_INPUT MATERIAL_

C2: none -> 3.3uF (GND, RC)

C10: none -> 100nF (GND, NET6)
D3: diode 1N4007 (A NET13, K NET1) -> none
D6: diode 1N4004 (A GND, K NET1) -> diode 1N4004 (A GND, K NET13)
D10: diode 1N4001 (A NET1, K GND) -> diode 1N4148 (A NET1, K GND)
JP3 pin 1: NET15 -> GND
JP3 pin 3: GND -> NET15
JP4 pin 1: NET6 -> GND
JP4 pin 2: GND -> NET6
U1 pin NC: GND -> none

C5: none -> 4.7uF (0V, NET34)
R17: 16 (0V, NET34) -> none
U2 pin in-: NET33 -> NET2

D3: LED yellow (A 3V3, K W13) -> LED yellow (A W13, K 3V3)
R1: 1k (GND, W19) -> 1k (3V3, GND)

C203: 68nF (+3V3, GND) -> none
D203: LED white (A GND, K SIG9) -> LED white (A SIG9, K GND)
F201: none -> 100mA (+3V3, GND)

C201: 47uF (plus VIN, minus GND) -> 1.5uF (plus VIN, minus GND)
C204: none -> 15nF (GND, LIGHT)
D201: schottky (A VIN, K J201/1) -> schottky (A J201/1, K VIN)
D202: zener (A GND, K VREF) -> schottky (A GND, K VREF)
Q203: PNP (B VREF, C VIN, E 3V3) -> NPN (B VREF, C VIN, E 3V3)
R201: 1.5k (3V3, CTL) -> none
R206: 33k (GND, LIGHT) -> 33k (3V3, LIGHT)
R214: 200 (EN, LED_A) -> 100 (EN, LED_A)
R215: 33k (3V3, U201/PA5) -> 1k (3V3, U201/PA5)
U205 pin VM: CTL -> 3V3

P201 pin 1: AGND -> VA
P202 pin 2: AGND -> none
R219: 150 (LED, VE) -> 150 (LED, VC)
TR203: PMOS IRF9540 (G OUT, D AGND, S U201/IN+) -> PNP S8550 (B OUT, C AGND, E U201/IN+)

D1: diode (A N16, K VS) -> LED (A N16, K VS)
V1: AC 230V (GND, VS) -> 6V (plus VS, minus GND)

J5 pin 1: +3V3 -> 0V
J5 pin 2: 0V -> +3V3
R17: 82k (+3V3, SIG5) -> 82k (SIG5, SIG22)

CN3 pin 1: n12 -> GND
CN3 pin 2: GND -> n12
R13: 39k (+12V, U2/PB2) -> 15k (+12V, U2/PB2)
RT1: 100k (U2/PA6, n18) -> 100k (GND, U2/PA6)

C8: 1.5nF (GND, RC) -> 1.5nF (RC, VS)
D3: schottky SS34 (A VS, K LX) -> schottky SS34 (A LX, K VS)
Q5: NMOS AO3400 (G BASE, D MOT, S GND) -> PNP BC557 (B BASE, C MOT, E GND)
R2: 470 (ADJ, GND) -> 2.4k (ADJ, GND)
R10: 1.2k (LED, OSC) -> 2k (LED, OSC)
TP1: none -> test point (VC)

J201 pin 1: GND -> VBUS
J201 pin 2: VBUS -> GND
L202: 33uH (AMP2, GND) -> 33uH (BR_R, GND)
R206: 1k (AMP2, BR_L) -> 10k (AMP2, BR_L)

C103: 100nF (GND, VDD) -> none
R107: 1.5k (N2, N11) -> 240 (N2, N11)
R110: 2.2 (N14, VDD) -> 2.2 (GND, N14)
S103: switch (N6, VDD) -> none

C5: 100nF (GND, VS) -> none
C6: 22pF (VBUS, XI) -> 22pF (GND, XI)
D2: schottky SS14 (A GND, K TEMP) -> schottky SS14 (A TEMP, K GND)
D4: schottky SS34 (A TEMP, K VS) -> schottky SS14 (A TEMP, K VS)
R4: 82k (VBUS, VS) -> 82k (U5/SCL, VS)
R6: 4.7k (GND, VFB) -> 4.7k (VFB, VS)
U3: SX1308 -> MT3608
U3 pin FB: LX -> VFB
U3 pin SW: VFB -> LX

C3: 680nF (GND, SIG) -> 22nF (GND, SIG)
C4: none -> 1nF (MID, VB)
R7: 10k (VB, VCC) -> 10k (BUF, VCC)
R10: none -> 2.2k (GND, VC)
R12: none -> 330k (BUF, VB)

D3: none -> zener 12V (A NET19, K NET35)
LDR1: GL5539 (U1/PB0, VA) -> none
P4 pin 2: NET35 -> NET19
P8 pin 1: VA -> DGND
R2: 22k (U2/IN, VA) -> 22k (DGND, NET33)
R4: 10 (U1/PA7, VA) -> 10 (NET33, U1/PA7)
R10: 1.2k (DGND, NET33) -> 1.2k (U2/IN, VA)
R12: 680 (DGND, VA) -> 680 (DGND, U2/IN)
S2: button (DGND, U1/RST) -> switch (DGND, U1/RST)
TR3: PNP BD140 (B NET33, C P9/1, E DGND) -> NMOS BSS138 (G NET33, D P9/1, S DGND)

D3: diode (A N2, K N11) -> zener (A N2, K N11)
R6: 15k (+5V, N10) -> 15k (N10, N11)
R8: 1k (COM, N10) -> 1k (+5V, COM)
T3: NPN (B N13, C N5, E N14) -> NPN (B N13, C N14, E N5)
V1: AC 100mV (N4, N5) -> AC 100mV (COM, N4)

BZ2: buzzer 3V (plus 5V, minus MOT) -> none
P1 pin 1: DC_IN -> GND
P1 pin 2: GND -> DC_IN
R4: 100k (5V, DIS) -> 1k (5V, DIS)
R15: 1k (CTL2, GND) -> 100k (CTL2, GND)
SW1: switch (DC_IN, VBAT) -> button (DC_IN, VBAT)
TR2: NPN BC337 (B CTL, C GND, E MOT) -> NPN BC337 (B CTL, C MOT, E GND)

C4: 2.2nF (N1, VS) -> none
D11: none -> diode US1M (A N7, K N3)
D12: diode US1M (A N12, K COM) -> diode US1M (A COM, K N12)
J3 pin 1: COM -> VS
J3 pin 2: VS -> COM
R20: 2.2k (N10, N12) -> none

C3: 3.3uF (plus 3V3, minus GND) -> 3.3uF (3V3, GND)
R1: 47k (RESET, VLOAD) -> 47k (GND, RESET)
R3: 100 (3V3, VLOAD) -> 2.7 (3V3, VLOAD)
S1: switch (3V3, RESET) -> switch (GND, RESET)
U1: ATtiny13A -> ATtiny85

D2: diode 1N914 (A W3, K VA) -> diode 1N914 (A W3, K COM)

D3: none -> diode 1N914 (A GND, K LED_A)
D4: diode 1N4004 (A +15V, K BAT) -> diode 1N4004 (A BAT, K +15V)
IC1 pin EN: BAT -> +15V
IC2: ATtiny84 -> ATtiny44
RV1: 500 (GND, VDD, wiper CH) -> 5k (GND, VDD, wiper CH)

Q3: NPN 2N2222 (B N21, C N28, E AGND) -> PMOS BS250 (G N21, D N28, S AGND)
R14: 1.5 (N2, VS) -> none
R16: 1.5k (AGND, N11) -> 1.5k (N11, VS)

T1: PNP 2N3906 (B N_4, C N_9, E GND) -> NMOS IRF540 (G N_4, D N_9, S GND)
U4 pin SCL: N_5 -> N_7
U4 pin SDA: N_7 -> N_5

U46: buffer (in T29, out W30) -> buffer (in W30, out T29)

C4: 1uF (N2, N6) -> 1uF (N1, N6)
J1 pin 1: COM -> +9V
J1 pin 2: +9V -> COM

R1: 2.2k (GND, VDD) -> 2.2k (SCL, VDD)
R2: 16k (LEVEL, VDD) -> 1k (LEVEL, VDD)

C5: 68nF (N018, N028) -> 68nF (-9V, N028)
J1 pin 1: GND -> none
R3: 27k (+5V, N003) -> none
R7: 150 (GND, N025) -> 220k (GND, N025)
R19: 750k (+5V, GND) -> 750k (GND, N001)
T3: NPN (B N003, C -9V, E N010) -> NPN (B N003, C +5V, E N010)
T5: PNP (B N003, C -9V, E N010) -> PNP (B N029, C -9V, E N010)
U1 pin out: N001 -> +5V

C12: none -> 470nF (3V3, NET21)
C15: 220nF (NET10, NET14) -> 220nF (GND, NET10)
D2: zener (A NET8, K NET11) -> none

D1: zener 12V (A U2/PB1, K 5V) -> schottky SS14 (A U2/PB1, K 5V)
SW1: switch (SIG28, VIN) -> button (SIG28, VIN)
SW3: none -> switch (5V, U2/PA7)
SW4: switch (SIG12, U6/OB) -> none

_REQUIREMENT_
Send back exactly the lines of the listing above starting at the one with "D3: none -> zener 12V (A NET19, K NET35)" and ending at the one with "R6: 15k (+5V, N10) -> 15k (N10, N11)", inclusive, and no others.

_ANSWER SPACE_
D3: none -> zener 12V (A NET19, K NET35)
LDR1: GL5539 (U1/PB0, VA) -> none
P4 pin 2: NET35 -> NET19
P8 pin 1: VA -> DGND
R2: 22k (U2/IN, VA) -> 22k (DGND, NET33)
R4: 10 (U1/PA7, VA) -> 10 (NET33, U1/PA7)
R10: 1.2k (DGND, NET33) -> 1.2k (U2/IN, VA)
R12: 680 (DGND, VA) -> 680 (DGND, U2/IN)
S2: button (DGND, U1/RST) -> switch (DGND, U1/RST)
TR3: PNP BD140 (B NET33, C P9/1, E DGND) -> NMOS BSS138 (G NET33, D P9/1, S DGND)

D3: diode (A N2, K N11) -> zener (A N2, K N11)
R6: 15k (+5V, N10) -> 15k (N10, N11)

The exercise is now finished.